++++ Supplied material

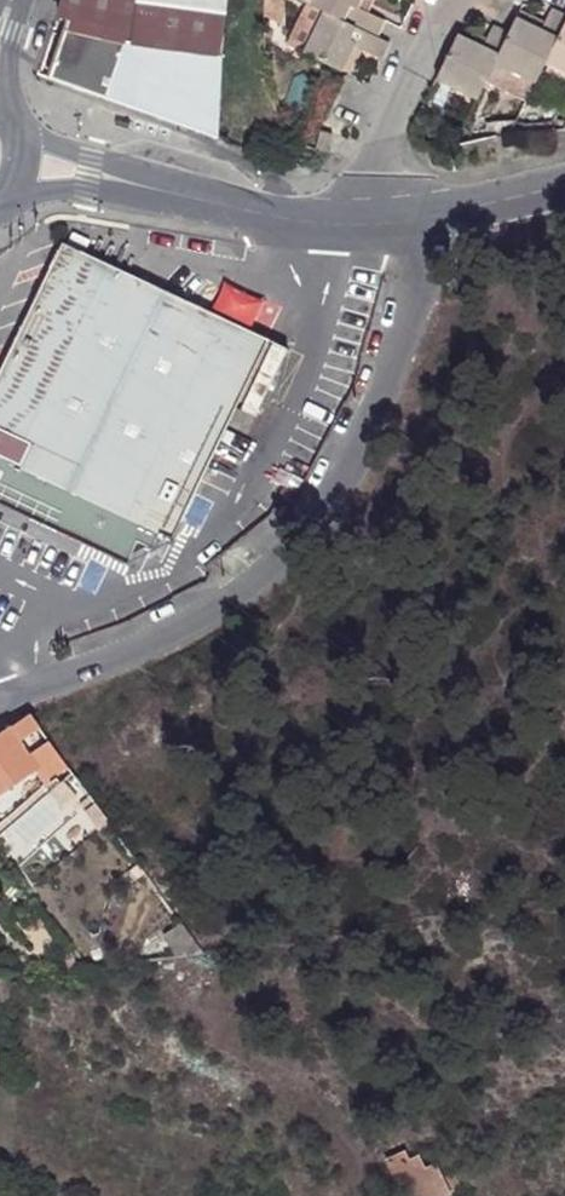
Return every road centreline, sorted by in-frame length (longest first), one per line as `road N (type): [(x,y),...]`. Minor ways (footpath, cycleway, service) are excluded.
road 1 (residential): [(436,215),(380,403),(340,484),(278,567),(165,632),(0,710)]
road 2 (unclassified): [(131,184),(276,217),(372,223)]
road 3 (residential): [(453,0),(428,27),(393,123),(372,223)]
road 4 (unclassified): [(436,215),(564,185)]
road 5 (unclassified): [(131,184),(92,156),(17,139)]
road 6 (unclassified): [(8,190),(131,184)]

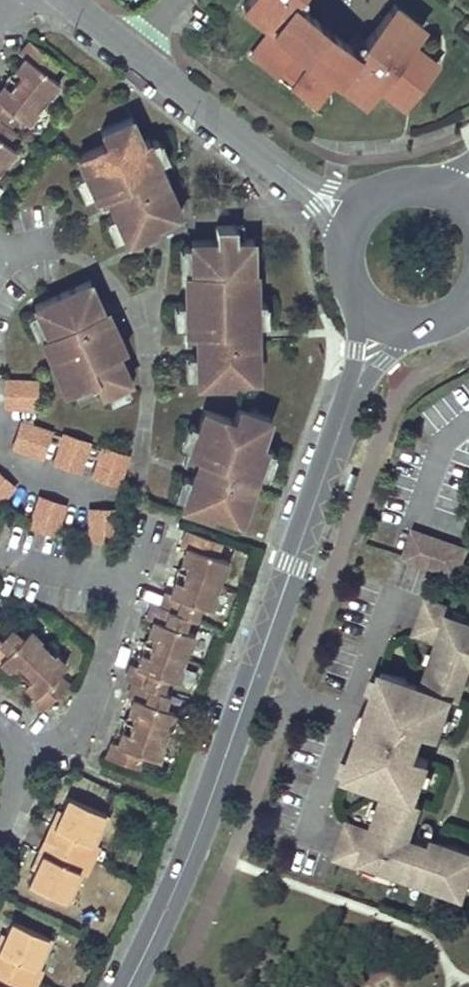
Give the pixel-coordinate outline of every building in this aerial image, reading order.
[(238,7),(268,32),(248,55),(310,108),(331,82),(358,105),(374,88),(399,108),(436,62),(412,42),(424,27),(395,2),(356,51),(294,0),(243,0),(238,7)] [(15,149),(6,141),(16,130),(10,125),(21,111),(30,120),(61,80),(51,72),(62,59),(31,34),(20,47),(25,53),(16,64),(20,68),(8,81),(4,79),(0,84),(0,168),(15,149)] [(104,141),(74,152),(82,170),(90,191),(96,205),(113,198),(115,202),(107,205),(108,208),(118,230),(121,238),(150,226),(148,222),(174,211),(162,181),(154,184),(149,171),(157,168),(153,160),(146,140),(145,137),(139,139),(128,114),(98,127),(104,141)] [(153,137),(146,140),(153,160),(164,156),(156,138),(154,139),(153,137)] [(154,184),(162,181),(157,168),(149,171),(154,184)] [(72,177),(79,195),(90,191),(82,170),(72,174),(73,176),(72,177)] [(118,230),(108,208),(100,211),(101,213),(100,214),(107,235),(118,230)] [(218,242),(192,244),(193,271),(188,272),(190,301),(191,323),(191,342),(211,342),(211,347),(201,347),(202,349),(203,371),(203,380),(234,379),(234,376),(263,374),(262,341),(252,341),(252,329),(262,329),(261,321),(261,300),(259,271),(257,271),(255,240),(247,240),(246,228),(217,229),(218,242)] [(85,280),(32,311),(36,317),(47,336),(49,341),(44,344),(73,396),(81,392),(97,383),(101,389),(103,388),(107,395),(113,392),(132,380),(136,378),(120,349),(126,346),(112,320),(108,322),(96,329),(89,317),(101,309),(85,280)] [(268,300),(261,300),(261,321),(271,321),(270,302),(268,302),(268,300)] [(182,323),(191,323),(190,301),(184,301),(184,304),(180,305),(182,323)] [(96,329),(108,322),(101,309),(89,317),(96,329)] [(47,336),(36,317),(28,321),(30,324),(28,324),(38,341),(47,336)] [(252,341),(262,341),(262,329),(252,329),(252,341)] [(193,371),(203,371),(202,349),(194,349),(195,351),(192,351),(193,371)] [(40,370),(11,369),(11,399),(40,400),(40,370)] [(132,380),(113,392),(118,401),(136,390),(134,388),(136,388),(132,380)] [(81,392),(87,403),(104,394),(101,389),(97,383),(81,392)] [(239,416),(210,406),(203,423),(195,446),(189,464),(206,471),(204,475),(196,472),(195,475),(187,496),(185,502),(216,513),(218,506),(246,516),(257,484),(247,479),(251,468),(262,471),(265,464),(272,444),(273,441),(265,439),(274,413),(243,403),(239,416)] [(30,412),(20,439),(47,449),(58,422),(30,412)] [(192,422),(185,442),(195,446),(203,423),(196,420),(195,423),(192,422)] [(68,427),(59,453),(85,464),(95,436),(68,427)] [(107,440),(97,468),(123,477),(133,450),(107,440)] [(279,447),(272,444),(265,464),(274,467),(280,449),(279,448),(279,447)] [(0,464),(0,496),(6,499),(20,475),(0,464)] [(247,479),(257,484),(262,471),(251,468),(247,479)] [(179,493),(187,496),(195,475),(188,472),(187,475),(185,475),(179,493)] [(44,487),(32,514),(59,525),(69,498),(44,487)] [(93,534),(119,533),(118,500),(93,501),(93,534)] [(218,548),(224,532),(188,519),(181,535),(188,538),(183,551),(189,554),(182,571),(176,570),(172,582),(165,580),(159,597),(152,595),(146,610),(151,612),(147,625),(151,627),(144,647),(139,646),(134,658),(129,656),(124,671),(132,675),(126,693),(131,695),(126,708),(131,710),(125,726),(121,724),(115,738),(110,736),(103,754),(142,766),(148,751),(159,755),(176,709),(164,704),(170,688),(163,685),(169,669),(179,674),(196,628),(185,623),(190,608),(197,611),(203,595),(213,599),(230,553),(218,548)] [(400,565),(451,583),(461,554),(410,536),(400,565)] [(420,689),(379,675),(366,711),(378,715),(375,722),(378,728),(401,736),(402,731),(397,717),(405,714),(410,724),(408,731),(434,738),(449,699),(456,701),(466,674),(462,662),(467,660),(468,665),(468,629),(444,621),(446,614),(419,606),(407,640),(433,649),(420,689)] [(3,665),(7,660),(17,670),(24,664),(35,677),(30,682),(40,690),(36,696),(49,709),(78,679),(66,667),(75,658),(40,624),(31,633),(21,622),(6,636),(0,630),(0,662),(3,665)] [(378,715),(366,711),(354,744),(366,747),(368,739),(375,737),(396,745),(401,736),(378,728),(375,722),(378,715)] [(397,717),(402,731),(408,731),(410,724),(405,714),(397,717)] [(437,840),(435,845),(414,838),(404,846),(401,841),(410,834),(411,831),(420,806),(413,804),(427,763),(399,754),(398,759),(389,763),(385,755),(394,750),(396,745),(375,737),(368,739),(366,747),(354,744),(342,779),(383,793),(369,832),(342,823),(329,859),(356,869),(359,864),(462,898),(468,878),(468,852),(437,840)] [(398,759),(399,754),(394,750),(385,755),(389,763),(398,759)] [(93,839),(107,810),(71,793),(64,806),(57,822),(66,827),(54,854),(45,850),(38,865),(31,880),(67,896),(81,866),(86,869),(90,870),(103,843),(99,841),(93,839)] [(60,804),(33,863),(38,865),(45,850),(54,854),(66,827),(57,822),(64,806),(60,804)] [(107,810),(93,839),(99,841),(113,812),(107,810)] [(437,840),(411,831),(410,834),(401,841),(404,846),(414,838),(435,845),(437,840)] [(81,866),(67,896),(72,899),(86,869),(81,866)] [(2,947),(10,952),(0,971),(0,986),(38,986),(47,967),(43,965),(38,963),(52,934),(16,917),(10,929),(2,947)] [(0,940),(0,971),(10,952),(2,947),(10,929),(6,928),(0,940)] [(43,965),(57,937),(52,934),(38,963),(43,965)]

++++++++

» The task
Reproduce the data above in full, exactly as it is, with the pictures left out.

» Task result
Return every road centreline, sorted by in-frame length (longest first), one per line as `road N (type): [(x,y),...]`. Minor ways (footpath, cycleway, service) are excluded.
road 1 (residential): [(436,215),(380,403),(340,484),(278,567),(165,632),(0,710)]
road 2 (unclassified): [(131,184),(276,217),(372,223)]
road 3 (residential): [(453,0),(428,27),(393,123),(372,223)]
road 4 (unclassified): [(436,215),(564,185)]
road 5 (unclassified): [(131,184),(92,156),(17,139)]
road 6 (unclassified): [(8,190),(131,184)]

Give the pixel-coordinate outline of every building in this aerial image, reading order.
[(238,7),(268,32),(248,55),(310,108),(331,82),(358,105),(374,88),(399,108),(436,62),(412,42),(424,27),(395,2),(356,51),(294,0),(243,0),(238,7)] [(15,149),(6,141),(16,130),(10,125),(21,111),(30,120),(61,80),(51,72),(62,59),(31,34),(20,47),(25,53),(16,64),(20,68),(8,81),(4,79),(0,84),(0,168),(15,149)] [(104,141),(74,152),(82,170),(90,191),(96,205),(113,198),(115,202),(107,205),(108,208),(118,230),(121,238),(150,226),(148,222),(174,211),(162,181),(154,184),(149,171),(157,168),(153,160),(146,140),(145,137),(139,139),(128,114),(98,127),(104,141)] [(153,137),(146,140),(153,160),(164,156),(156,138),(154,139),(153,137)] [(154,184),(162,181),(157,168),(149,171),(154,184)] [(72,177),(79,195),(90,191),(82,170),(72,174),(73,176),(72,177)] [(118,230),(108,208),(100,211),(101,213),(100,214),(107,235),(118,230)] [(218,242),(192,244),(193,271),(188,272),(190,301),(191,323),(191,342),(211,342),(211,347),(201,347),(202,349),(203,371),(203,380),(234,379),(234,376),(263,374),(262,341),(252,341),(252,329),(262,329),(261,321),(261,300),(259,271),(257,271),(255,240),(247,240),(246,228),(217,229),(218,242)] [(85,280),(32,311),(36,317),(47,336),(49,341),(44,344),(73,396),(81,392),(97,383),(101,389),(103,388),(107,395),(113,392),(132,380),(136,378),(120,349),(126,346),(112,320),(108,322),(96,329),(89,317),(101,309),(85,280)] [(268,300),(261,300),(261,321),(271,321),(270,302),(268,302),(268,300)] [(182,323),(191,323),(190,301),(184,301),(184,304),(180,305),(182,323)] [(96,329),(108,322),(101,309),(89,317),(96,329)] [(47,336),(36,317),(28,321),(30,324),(28,324),(38,341),(47,336)] [(252,341),(262,341),(262,329),(252,329),(252,341)] [(193,371),(203,371),(202,349),(194,349),(195,351),(192,351),(193,371)] [(40,370),(11,369),(11,399),(40,400),(40,370)] [(132,380),(113,392),(118,401),(136,390),(134,388),(136,388),(132,380)] [(81,392),(87,403),(104,394),(101,389),(97,383),(81,392)] [(239,416),(210,406),(203,423),(195,446),(189,464),(206,471),(204,475),(196,472),(195,475),(187,496),(185,502),(216,513),(218,506),(246,516),(257,484),(247,479),(251,468),(262,471),(265,464),(272,444),(273,441),(265,439),(274,413),(243,403),(239,416)] [(30,412),(20,439),(47,449),(58,422),(30,412)] [(192,422),(185,442),(195,446),(203,423),(196,420),(195,423),(192,422)] [(68,427),(59,453),(85,464),(95,436),(68,427)] [(107,440),(97,468),(123,477),(133,450),(107,440)] [(279,447),(272,444),(265,464),(274,467),(280,449),(279,448),(279,447)] [(0,464),(0,496),(6,499),(20,475),(0,464)] [(247,479),(257,484),(262,471),(251,468),(247,479)] [(179,493),(187,496),(195,475),(188,472),(187,475),(185,475),(179,493)] [(44,487),(32,514),(59,525),(69,498),(44,487)] [(93,534),(119,533),(118,500),(93,501),(93,534)] [(218,548),(224,532),(188,519),(181,535),(188,538),(183,551),(189,554),(182,571),(176,570),(172,582),(165,580),(159,597),(152,595),(146,610),(151,612),(147,625),(151,627),(144,647),(139,646),(134,658),(129,656),(124,671),(132,675),(126,693),(131,695),(126,708),(131,710),(125,726),(121,724),(115,738),(110,736),(103,754),(142,766),(148,751),(159,755),(176,709),(164,704),(170,688),(163,685),(169,669),(179,674),(196,628),(185,623),(190,608),(197,611),(203,595),(213,599),(230,553),(218,548)] [(400,565),(451,583),(461,554),(410,536),(400,565)] [(420,689),(379,675),(366,711),(378,715),(375,722),(378,728),(401,736),(402,731),(397,717),(405,714),(410,724),(408,731),(434,738),(449,699),(456,701),(466,674),(462,662),(467,660),(468,665),(468,629),(444,621),(446,614),(419,606),(407,640),(433,649),(420,689)] [(3,665),(7,660),(17,670),(24,664),(35,677),(30,682),(40,690),(36,696),(49,709),(78,679),(66,667),(75,658),(40,624),(31,633),(21,622),(6,636),(0,630),(0,662),(3,665)] [(378,715),(366,711),(354,744),(366,747),(368,739),(375,737),(396,745),(401,736),(378,728),(375,722),(378,715)] [(397,717),(402,731),(408,731),(410,724),(405,714),(397,717)] [(437,840),(435,845),(414,838),(404,846),(401,841),(410,834),(411,831),(420,806),(413,804),(427,763),(399,754),(398,759),(389,763),(385,755),(394,750),(396,745),(375,737),(368,739),(366,747),(354,744),(342,779),(383,793),(369,832),(342,823),(329,859),(356,869),(359,864),(462,898),(468,878),(468,852),(437,840)] [(398,759),(399,754),(394,750),(385,755),(389,763),(398,759)] [(93,839),(107,810),(71,793),(64,806),(57,822),(66,827),(54,854),(45,850),(38,865),(31,880),(67,896),(81,866),(86,869),(90,870),(103,843),(99,841),(93,839)] [(60,804),(33,863),(38,865),(45,850),(54,854),(66,827),(57,822),(64,806),(60,804)] [(107,810),(93,839),(99,841),(113,812),(107,810)] [(437,840),(411,831),(410,834),(401,841),(404,846),(414,838),(435,845),(437,840)] [(81,866),(67,896),(72,899),(86,869),(81,866)] [(2,947),(10,952),(0,971),(0,986),(38,986),(47,967),(43,965),(38,963),(52,934),(16,917),(10,929),(2,947)] [(0,940),(0,971),(10,952),(2,947),(10,929),(6,928),(0,940)] [(43,965),(57,937),(52,934),(38,963),(43,965)]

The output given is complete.